→ Exercise objective:
Exact copy, no pictures: return all the data below as written.

━━━━

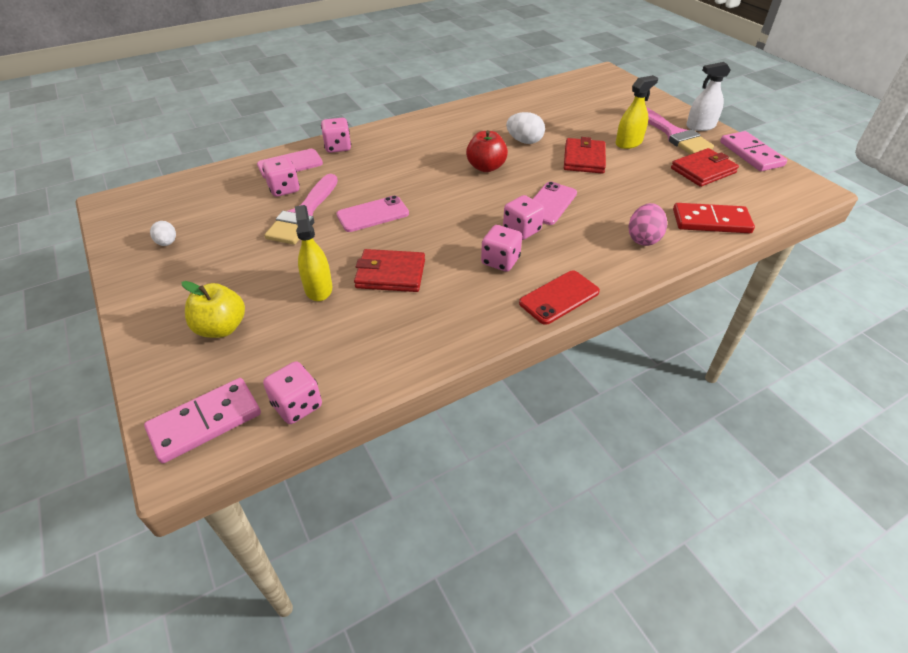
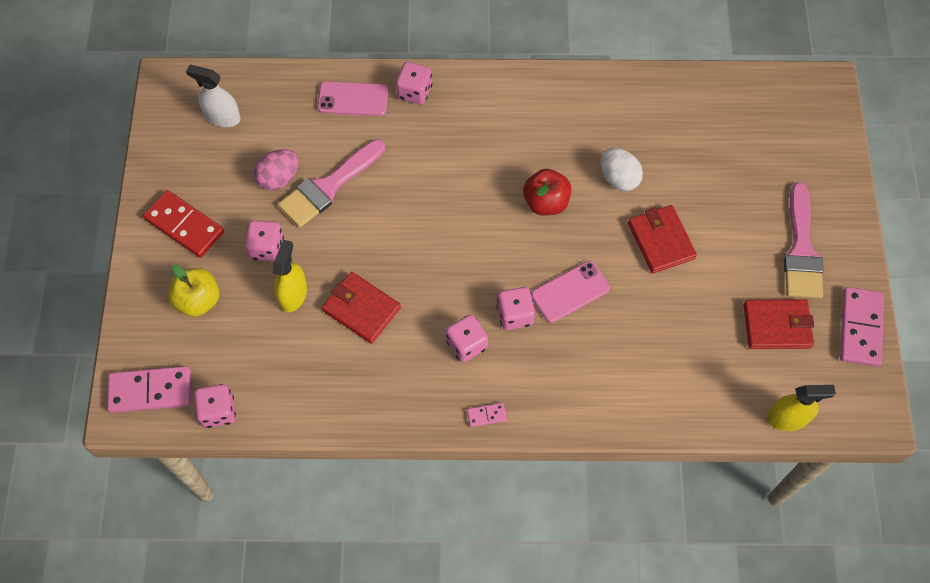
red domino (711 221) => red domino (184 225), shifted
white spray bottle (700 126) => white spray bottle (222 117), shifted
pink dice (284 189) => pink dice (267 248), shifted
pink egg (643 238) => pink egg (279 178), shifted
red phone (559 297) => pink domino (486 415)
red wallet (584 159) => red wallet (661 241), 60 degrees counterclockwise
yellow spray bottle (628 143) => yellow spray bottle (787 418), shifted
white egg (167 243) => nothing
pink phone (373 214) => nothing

━━━━

→ Written response:
red domino (711 221) => red domino (184 225), shifted
white spray bottle (700 126) => white spray bottle (222 117), shifted
pink dice (284 189) => pink dice (267 248), shifted
pink egg (643 238) => pink egg (279 178), shifted
red phone (559 297) => pink domino (486 415)
red wallet (584 159) => red wallet (661 241), 60 degrees counterclockwise
yellow spray bottle (628 143) => yellow spray bottle (787 418), shifted
white egg (167 243) => nothing
pink phone (373 214) => nothing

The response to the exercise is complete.